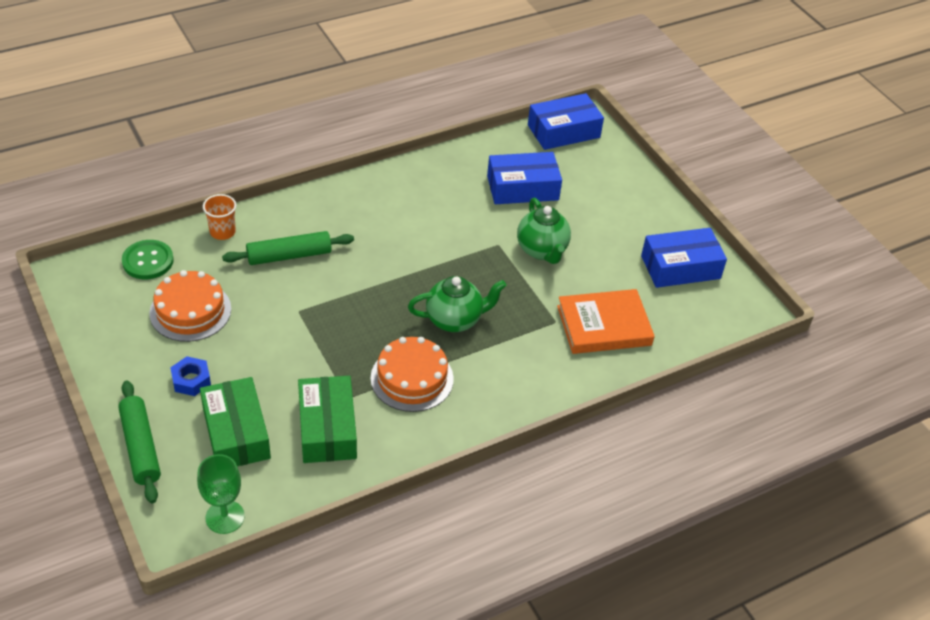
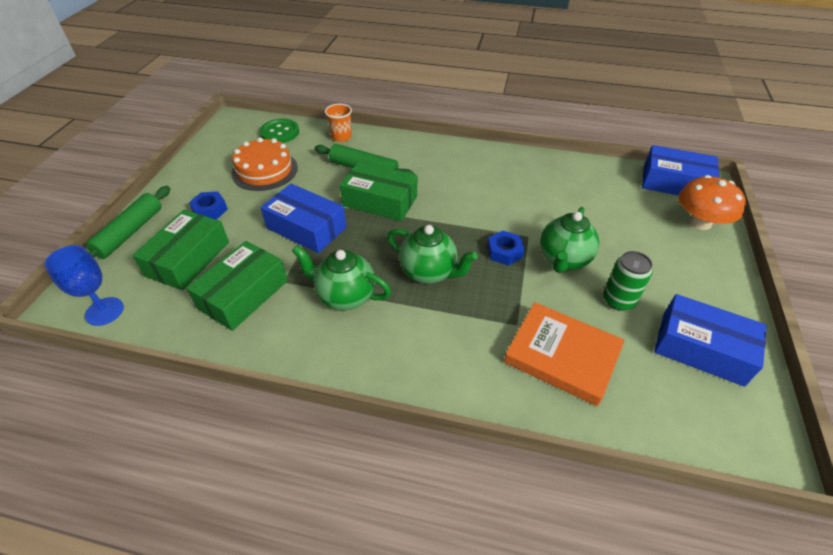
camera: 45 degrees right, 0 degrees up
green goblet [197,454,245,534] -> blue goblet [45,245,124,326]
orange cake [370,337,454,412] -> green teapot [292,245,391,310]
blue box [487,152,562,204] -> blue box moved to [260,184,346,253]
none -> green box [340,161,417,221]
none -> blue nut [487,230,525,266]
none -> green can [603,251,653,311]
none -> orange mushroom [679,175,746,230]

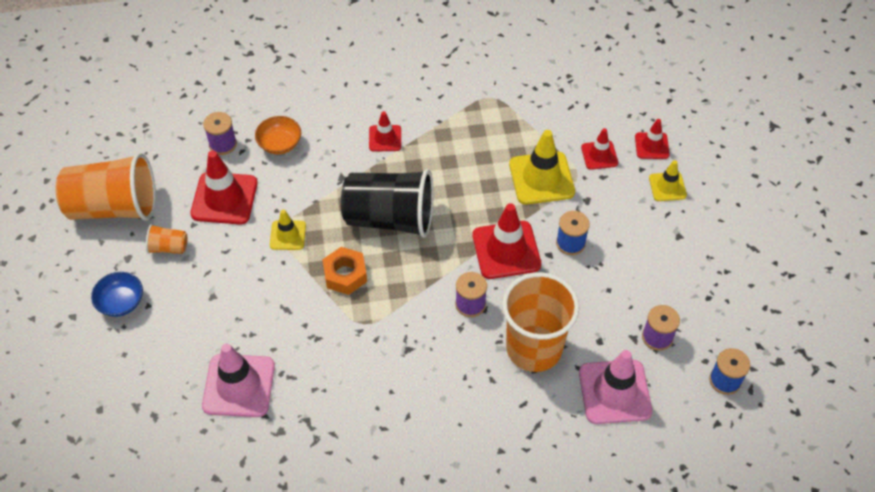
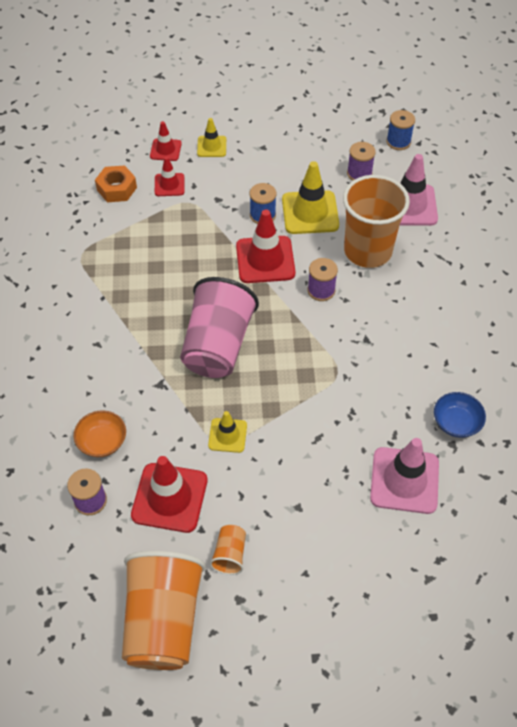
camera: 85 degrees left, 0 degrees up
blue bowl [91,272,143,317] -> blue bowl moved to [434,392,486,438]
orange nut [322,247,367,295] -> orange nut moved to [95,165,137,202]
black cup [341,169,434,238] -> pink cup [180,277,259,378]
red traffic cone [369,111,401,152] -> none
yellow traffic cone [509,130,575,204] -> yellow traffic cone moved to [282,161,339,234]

######

▶ Aim of the exercise: Look above for the line containing "black cup [341,169,434,238]". Return it and each line after it exactly, through the last line, and nothing more.

▶ Written answer:
black cup [341,169,434,238] -> pink cup [180,277,259,378]
red traffic cone [369,111,401,152] -> none
yellow traffic cone [509,130,575,204] -> yellow traffic cone moved to [282,161,339,234]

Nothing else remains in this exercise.